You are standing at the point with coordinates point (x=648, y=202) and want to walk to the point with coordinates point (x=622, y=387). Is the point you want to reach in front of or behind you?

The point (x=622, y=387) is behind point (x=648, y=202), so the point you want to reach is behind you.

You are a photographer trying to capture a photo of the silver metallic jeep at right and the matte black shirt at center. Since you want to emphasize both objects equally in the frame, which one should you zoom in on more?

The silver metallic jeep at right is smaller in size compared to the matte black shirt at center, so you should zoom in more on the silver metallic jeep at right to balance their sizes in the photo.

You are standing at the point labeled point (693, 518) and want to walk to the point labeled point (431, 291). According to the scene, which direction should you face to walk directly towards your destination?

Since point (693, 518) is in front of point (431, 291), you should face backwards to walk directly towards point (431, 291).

==

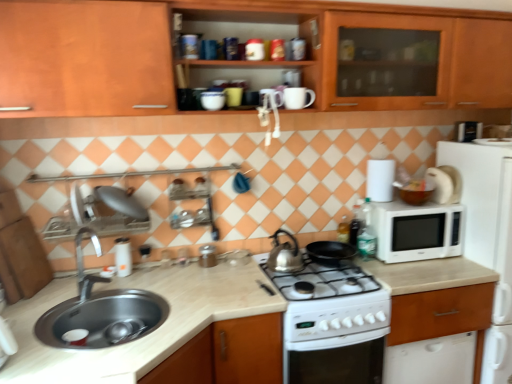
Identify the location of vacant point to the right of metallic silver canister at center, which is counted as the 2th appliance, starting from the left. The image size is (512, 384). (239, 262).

◆ WRITTEN INSTRUCTION
Recast the data as a Markdown table with two columns, Row for the row number and Text for the line. Begin at the line that contains "You are standing at the point with", stop after the line that contains "You are standing at the point labeled", and leave out blank lines.

◆ COMPLETE RESPONSE
| Row | Text |
|---|---|
| 1 | You are standing at the point with coordinates point (x=648, y=202) and want to walk to the point with coordinates point (x=622, y=387). Is the point you want to reach in front of or behind you? |
| 2 | The point (x=622, y=387) is behind point (x=648, y=202), so the point you want to reach is behind you. |
| 3 | You are a photographer trying to capture a photo of the silver metallic jeep at right and the matte black shirt at center. Since you want to emphasize both objects equally in the frame, which one should you zoom in on more? |
| 4 | The silver metallic jeep at right is smaller in size compared to the matte black shirt at center, so you should zoom in more on the silver metallic jeep at right to balance their sizes in the photo. |
| 5 | You are standing at the point labeled point (693, 518) and want to walk to the point labeled point (431, 291). According to the scene, which direction should you face to walk directly towards your destination? |